> **Exercise details**
How many of the lines below contain the string "kern"? Reply with the number alone.

======== Data rows

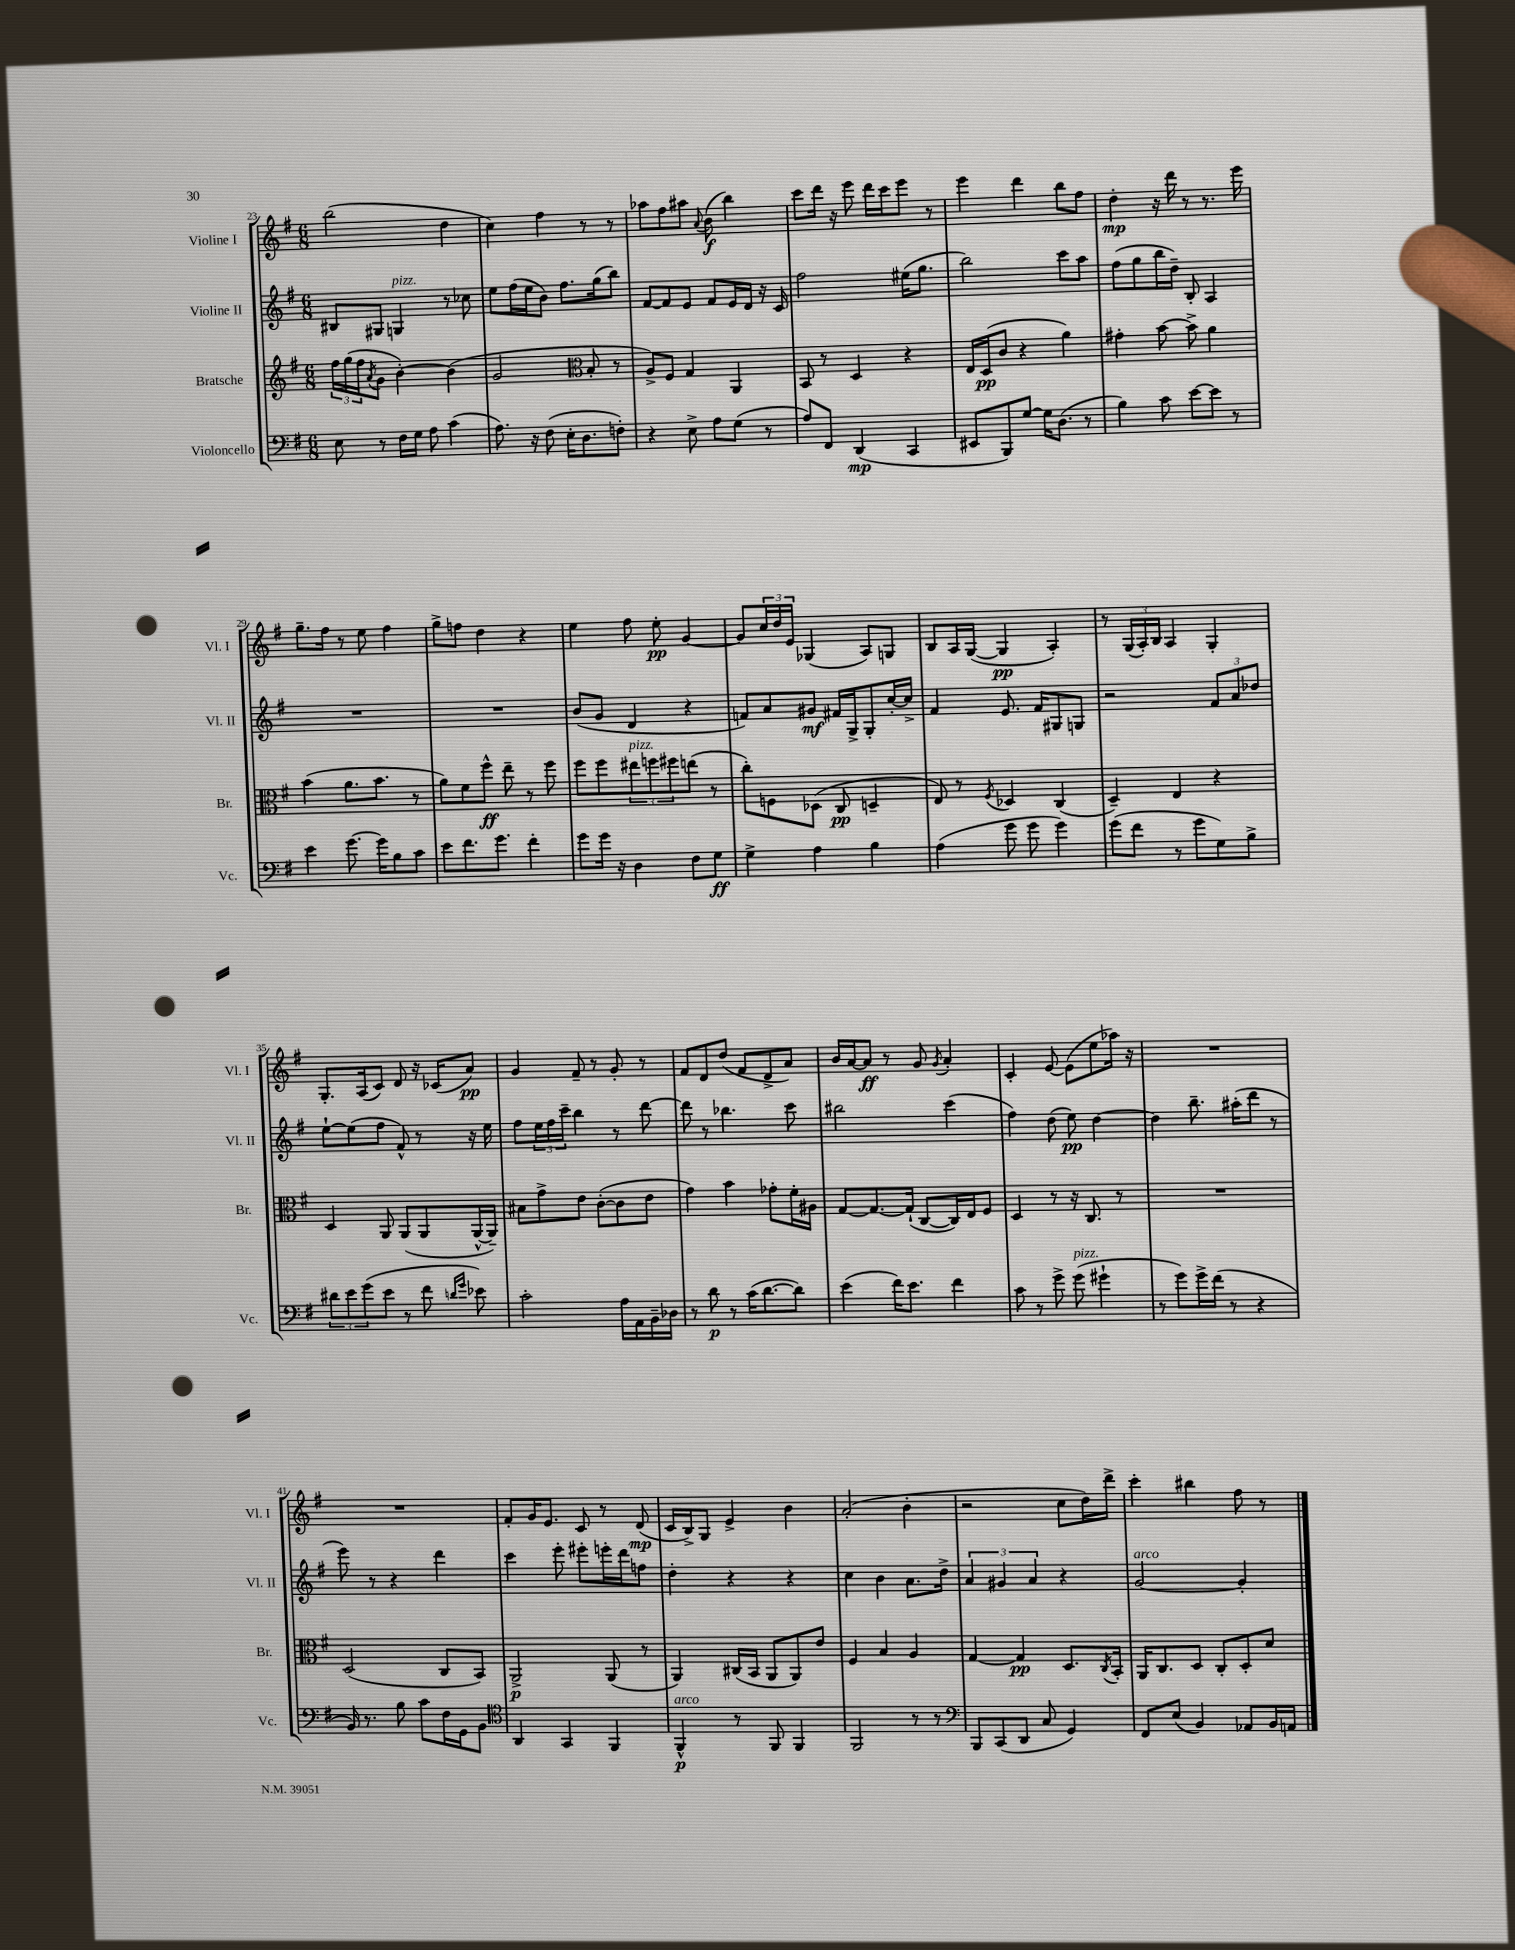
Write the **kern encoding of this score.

**kern	**kern	**kern	**kern
*staff4	*staff3	*staff2	*staff1
*clefF4	*clefG2	*clefG2	*clefG2
*k[f#]	*k[f#]	*k[f#]	*k[f#]
*M6/8	*M6/8	*M6/8	*M6/8
8E	24ff#	8B#	(2bb
.	(24gg	.	.
.	24ff#	.	.
.	8qa	.	.
8r	8g	8G#	.
16F#	[4b')	4G	.
16G	.	.	.
8A	.	.	.
(4c	(4b]	8r	4dd
.	.	8cc-	.
=	=	=	=
8.A)	2g	8ee	4cc)
.	.	(16ff#	.
16r	.	16ee	.
(8F#	.	8b)	4ff#
16E'	.	8.ff#	.
8.D	.	.	.
*	*clefC3	*	*
.	8B'	.	8r
.	.	(16gg	.
8F')	8r	8bb)	8r
=	=	=	=
4r	8A^)	[8f#	8aa-
.	8F#	8f#]	8ff#
8E^	4G	8e	8aa#
.	.	.	8qqa
8A	.	8f#	(8b
(8G	4AA	16e	4bb)
.	.	16d	.
8r	.	16r	.
.	.	16c	.
=	=	=	=
8A)	8BB	2ff#	8ccc
8FF#	8r	.	16ddd
.	.	.	16r
(4DD	4D	.	8eee
.	.	.	16ddd
.	.	.	16ccc
4CC	4r	(16ee#	8eee
.	.	8.gg	.
.	.	.	8r
=	=	=	=
8EE#	16E	2bb)	4eee
.	(16D	.	.
8BBB)	8c	.	.
[8G	4r	.	4ddd
16G]	.	.	.
(8.D	.	.	.
.	4a)	8ccc	8bb
8r	.	8aa	8ff#
=	=	=	=
4B)	4g#'	(8ff#	4dd'
.	.	8gg	.
8c	[8b	16bb	16r
.	.	16dd~)	16ddd
[8e	8b^]	8B'	8r
8e]	4a	4A	8.r
8r	.	.	.
.	.	.	16eee
=	=	=	=
4e	(4b	2.r	8.gg~
.	.	.	16ff#
[8.g	8.a	.	8r
.	.	.	8ee
16g]	8.b	.	.
8B	.	.	4ff#
8c	8r	.	.
=	=	=	=
8e	8a)	2.r	8gg^
8.f#	8f#	.	8ff
.	8ff#^^	.	4dd
8.g	.	.	.
.	8ee~	.	.
4f#'	8r	.	4r
.	8ff#	.	.
=	=	=	=
8g	8ff#	(8b	4ee
16g	8ff#	8g	.
16r	.	.	.
4D	12ee#	4d	8ff#
.	12ff	.	.
.	.	.	8ee'
.	12ff#	.	.
8F#	(8ee	4r	[4g
8G	8r	.	.
=	=	=	=
4G^	8cc')	8f)	8g]
.	8F	8a	24cc
.	.	.	24dd
.	.	.	24e
4A	(8D-	8g#	(4G-
.	8C	16f#	.
.	.	16G^	.
4B	4D~	8G'	8A)
.	.	[16cc'	8G
.	.	16cc^]	.
=	=	=	=
(4A	8E)	4f#	8B
.	8r	.	16A
.	.	.	([16G
.	8qF#	.	.
8g	4D-	8.e	4G]
8g	.	.	.
.	.	16f#	.
4g)	(4C	8G#	4A')
.	.	8G	.
=	=	=	=
(8g	4D~)	2r	8r
8f#	.	.	(24G
.	.	.	24A')
.	.	.	24B
8r	4E	.	4A
8g	.	.	.
8G)	4r	12f#	4G'
.	.	12a	.
8B^	.	.	.
.	.	12dd-	.
=	=	=	=
12d#	4D	[8ee`	8.G'
12e	.	.	.
.	.	(8ee]	.
(12g	.	.	.
.	.	.	(16A
8e	8AA	8ff#	8c)
8r	(8AA	8f#^^)	8d
8f#	8AA	8r	16r
.	.	.	(16c-
16qqd	.	.	.
16qqg	.	.	.
8e-)	[16AA^^	16r	8a)
.	16AA~])	16ee	.
=	=	=	=
2c'	8B#	8ff#	4g
.	8g^	24ee	.
.	.	24ff#	.
.	.	24ccc~	.
.	8e	4bb	8f#~
.	([8c'	.	8r
16A	8c]	8r	8g'
16AA	.	.	.
16BB~	8e	[8ddd	8r
16D-	.	.	.
=	=	=	=
8r	4g)	8ddd]	8f#
8d	.	8r	8d
8r	4b	4.bb-	(8dd
(16c	.	.	8f#
[8.d	.	.	.
.	8g-'	.	8d^
8d])	16f#'	8ccc	8a)
.	16A#	.	.
=	=	=	=
(4e	[8G	2bb#	16b
.	.	.	[16a
.	8.G_	.	8a]
16f#)	.	.	8r
8.e	(16G`]	.	.
.	[8C	.	8g
.	.	.	8qg
4f#	16C])	(4ccc	4a'
.	16E	.	.
.	8F#	.	.
=	=	=	=
8c	4D	4ff#)	4c'
8r	.	.	.
8g^	8r	(8dd	[8e
(8g	16r	8ee)	(8e]
.	8.C	.	.
4g#`	.	[4dd	8ee
.	8r	.	16aa-)
.	.	.	16r
=	=	=	=
8r	2.r	4dd]	2.r
8g)	.	.	.
16g^	.	8.bb~	.
(16f#	.	.	.
8r	.	.	.
.	.	(16aa#'	.
4r	.	8ddd	.
.	.	8r	.
=	=	=	=
16BB)	(2D	8eee)	2.r
8.r	.	.	.
.	.	8r	.
8B	.	4r	.
8c	.	.	.
16F#	8C	4ddd	.
16GG	.	.	.
8BB	8BB)	.	.
=	=	=	=
*clefC4	*	*	*
4AA	2AA^	4ccc	8f#'
.	.	.	16g
.	.	.	8.e
4GG	.	8eee'	.
.	.	8eee#'	8c
4FF#	(8AA	16eee'	8r
.	.	16ddd	.
.	8r	8ff	(8d
=	=	=	=
4FF#^^	4AA)	4dd'	16c
.	.	.	16B^)
.	.	.	8G
8r	(16C#	4r	4e^
.	16BB	.	.
8FF#	8AA	.	.
4FF#	8AA)	4r	4b
.	8e	.	.
=	=	=	=
2FF#	4F#	4cc	(2a'
.	4B	4b	.
8r	4A	8.a	4b'
8r	.	.	.
.	.	16dd^	.
=	=	=	=
*clefF4	*	*	*
8BBB	[4G	6a	2r
(8CC	.	.	.
.	.	6g#	.
8DD	4G]	.	.
.	.	6a	.
8C	.	.	.
4GG)	8.D	4r	8cc
.	.	.	16dd)
.	8qC	.	.
.	16BB'	.	16ddd^
=	=	=	=
8FF#	16AA	[2g	4ccc'
.	8.C	.	.
(8E	.	.	.
4BB)	8D	.	4bb#
.	8C'	.	.
8AA-	8D'	4g']	8ff#
16BB	8d	.	8r
16AA	.	.	.
==	==	==	==
*-	*-	*-	*-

================

> **Written solution**
2